▽

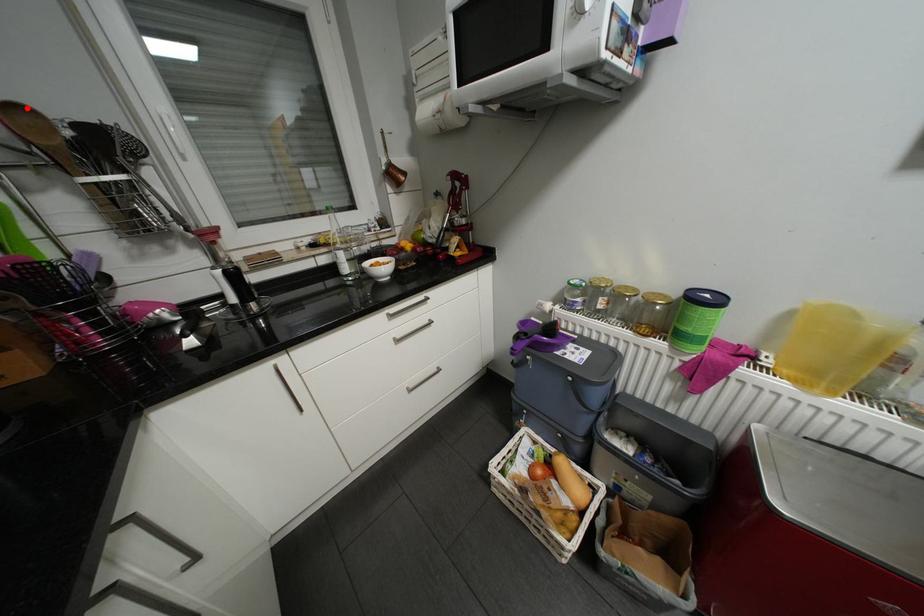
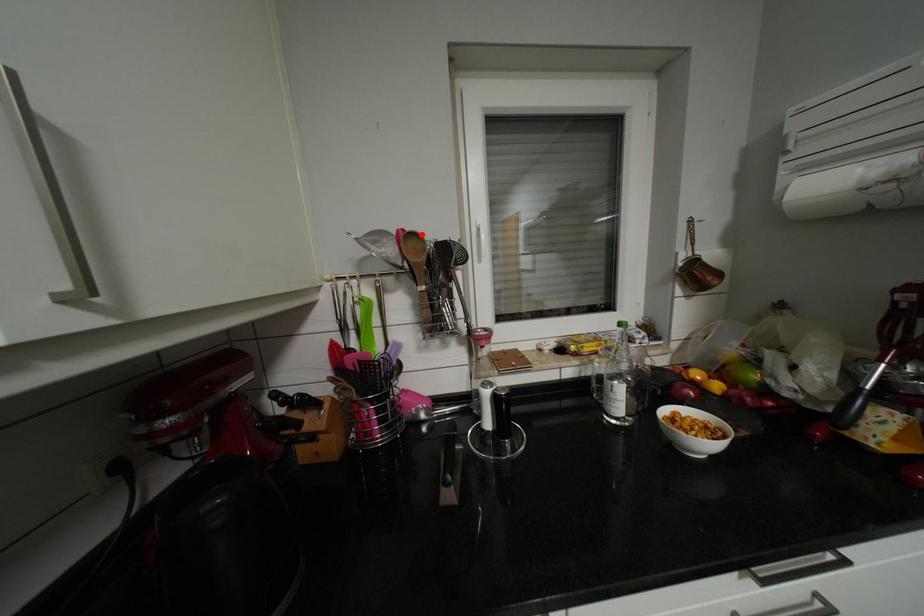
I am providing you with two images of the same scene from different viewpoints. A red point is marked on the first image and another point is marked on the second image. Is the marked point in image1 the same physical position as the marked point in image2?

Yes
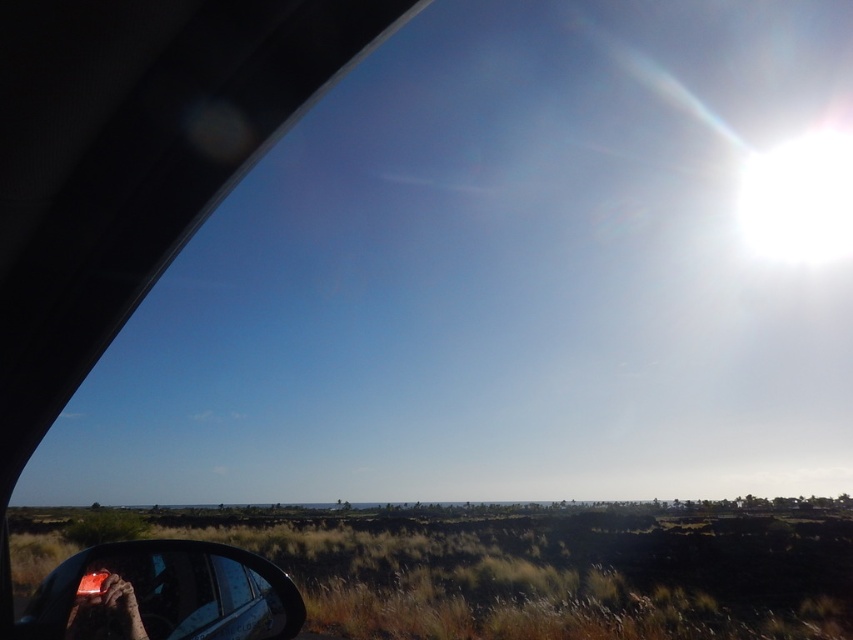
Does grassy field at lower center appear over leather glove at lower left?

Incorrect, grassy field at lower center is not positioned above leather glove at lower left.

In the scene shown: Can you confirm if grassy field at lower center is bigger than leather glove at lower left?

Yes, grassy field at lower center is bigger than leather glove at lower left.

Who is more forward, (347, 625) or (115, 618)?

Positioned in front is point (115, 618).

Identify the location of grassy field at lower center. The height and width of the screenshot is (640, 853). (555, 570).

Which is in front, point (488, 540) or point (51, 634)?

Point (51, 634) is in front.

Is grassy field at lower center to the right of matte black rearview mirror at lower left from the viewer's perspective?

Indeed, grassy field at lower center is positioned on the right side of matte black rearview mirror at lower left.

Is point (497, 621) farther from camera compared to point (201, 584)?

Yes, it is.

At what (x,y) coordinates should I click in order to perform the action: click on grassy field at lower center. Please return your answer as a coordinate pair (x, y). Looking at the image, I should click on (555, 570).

△

Please copy out all of the material above word for word, leaving out the pictures.

**Written answer**
I am providing you with two images of the same scene from different viewpoints. A red point is marked on the first image and another point is marked on the second image. Is the marked point in image1 the same physical position as the marked point in image2?

Yes
Does grassy field at lower center appear over leather glove at lower left?

Incorrect, grassy field at lower center is not positioned above leather glove at lower left.

In the scene shown: Can you confirm if grassy field at lower center is bigger than leather glove at lower left?

Yes, grassy field at lower center is bigger than leather glove at lower left.

Who is more forward, (347, 625) or (115, 618)?

Positioned in front is point (115, 618).

Identify the location of grassy field at lower center. The height and width of the screenshot is (640, 853). (555, 570).

Which is in front, point (488, 540) or point (51, 634)?

Point (51, 634) is in front.

Is grassy field at lower center to the right of matte black rearview mirror at lower left from the viewer's perspective?

Indeed, grassy field at lower center is positioned on the right side of matte black rearview mirror at lower left.

Is point (497, 621) farther from camera compared to point (201, 584)?

Yes, it is.

At what (x,y) coordinates should I click in order to perform the action: click on grassy field at lower center. Please return your answer as a coordinate pair (x, y). Looking at the image, I should click on (555, 570).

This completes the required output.